- [Records supplied]:

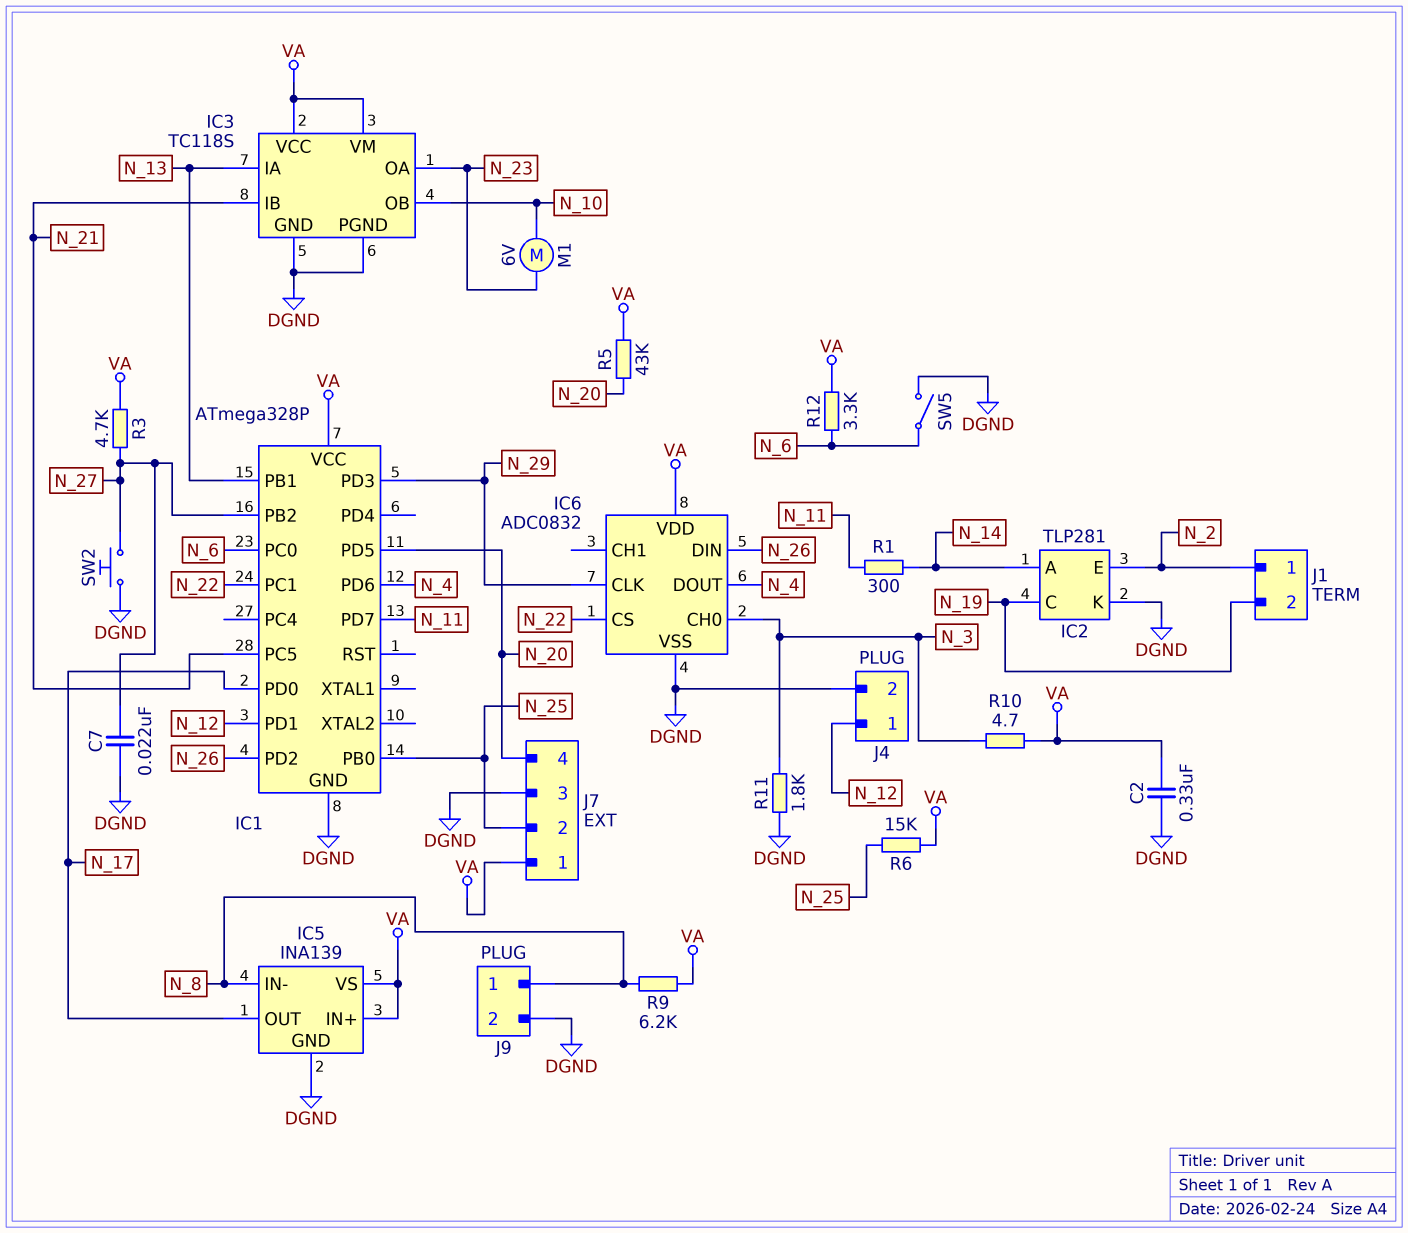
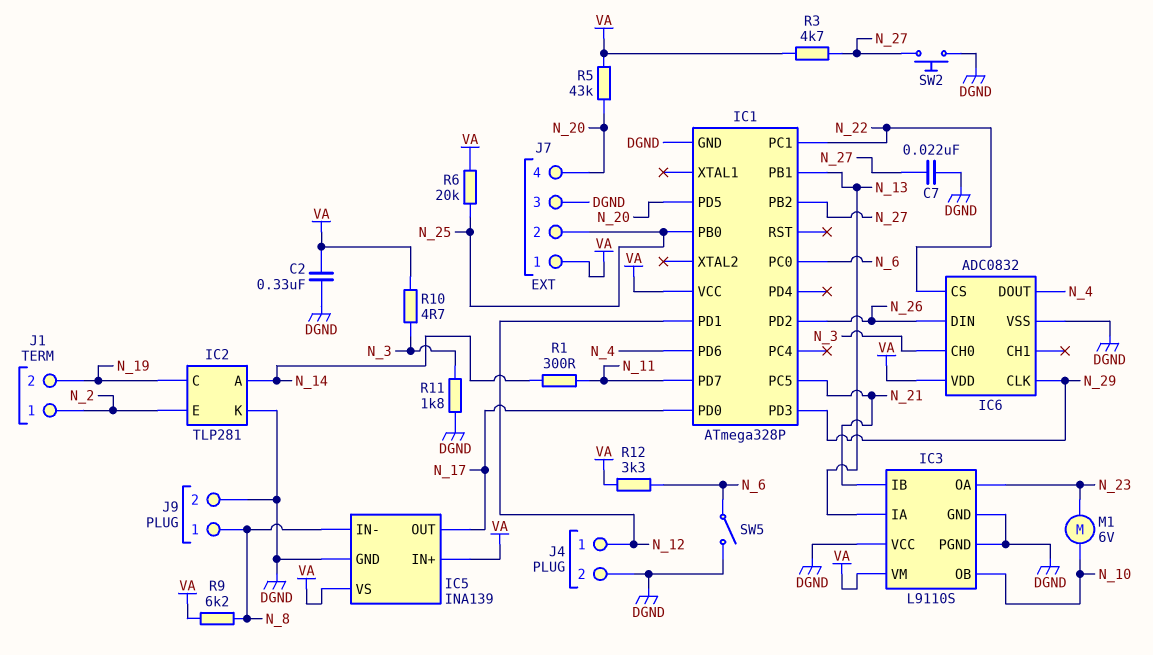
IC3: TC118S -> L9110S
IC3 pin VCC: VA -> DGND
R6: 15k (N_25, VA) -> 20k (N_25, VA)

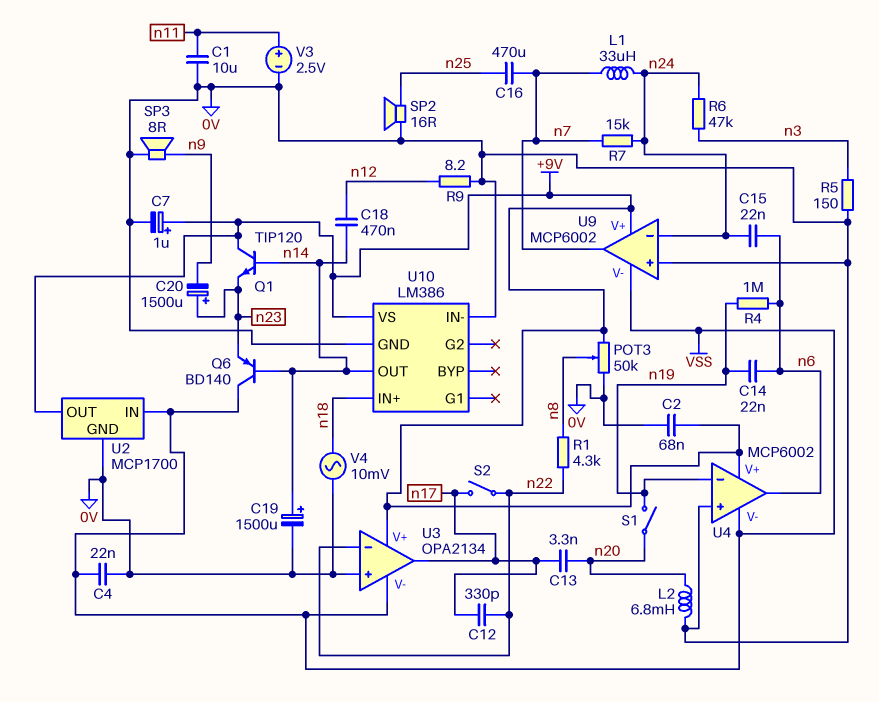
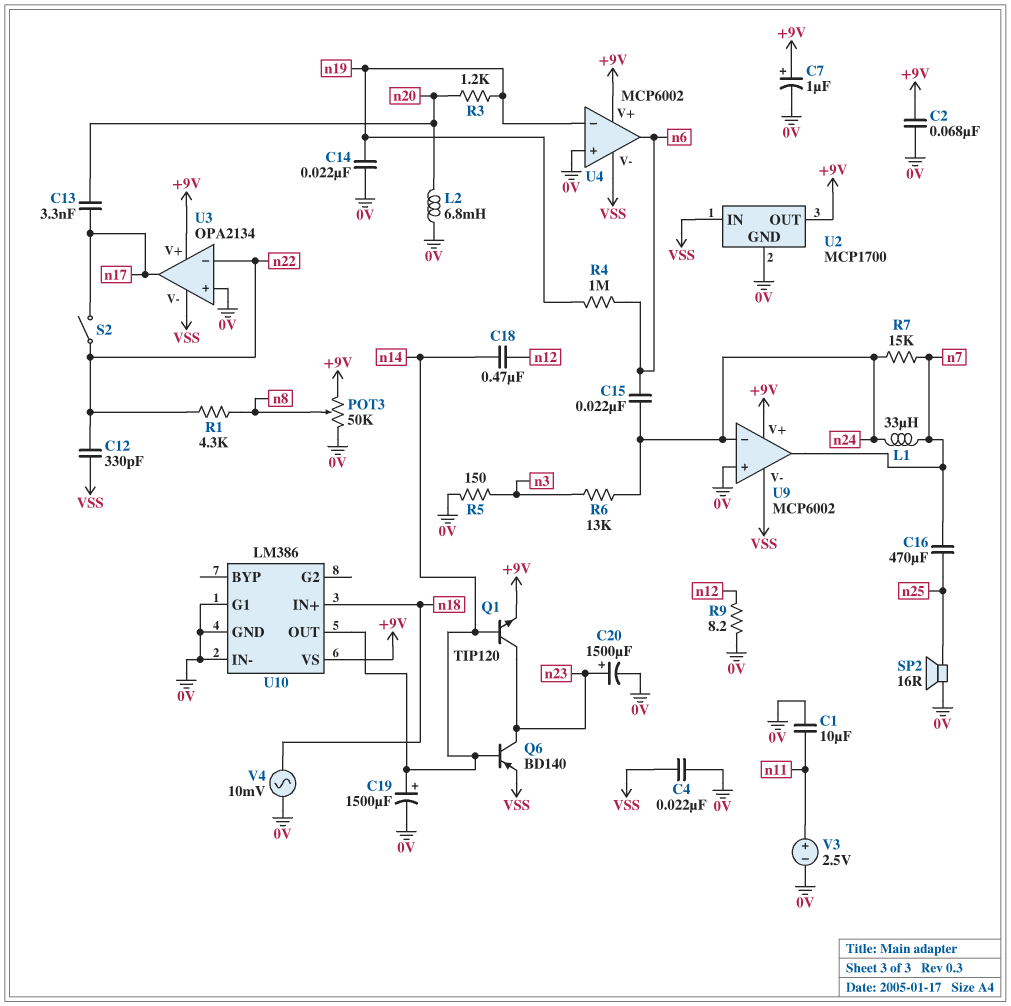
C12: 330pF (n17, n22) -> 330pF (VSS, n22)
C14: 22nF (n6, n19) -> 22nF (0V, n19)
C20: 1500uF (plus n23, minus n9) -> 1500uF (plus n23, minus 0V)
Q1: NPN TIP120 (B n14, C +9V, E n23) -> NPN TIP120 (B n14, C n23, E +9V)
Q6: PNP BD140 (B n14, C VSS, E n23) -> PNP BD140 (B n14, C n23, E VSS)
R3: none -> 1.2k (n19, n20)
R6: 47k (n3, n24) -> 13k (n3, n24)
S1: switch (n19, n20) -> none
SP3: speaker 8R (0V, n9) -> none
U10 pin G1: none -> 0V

- [Task description]:
State how many lines of the listing contain the word "none", giving the number by itself.

- [Answer area]:
4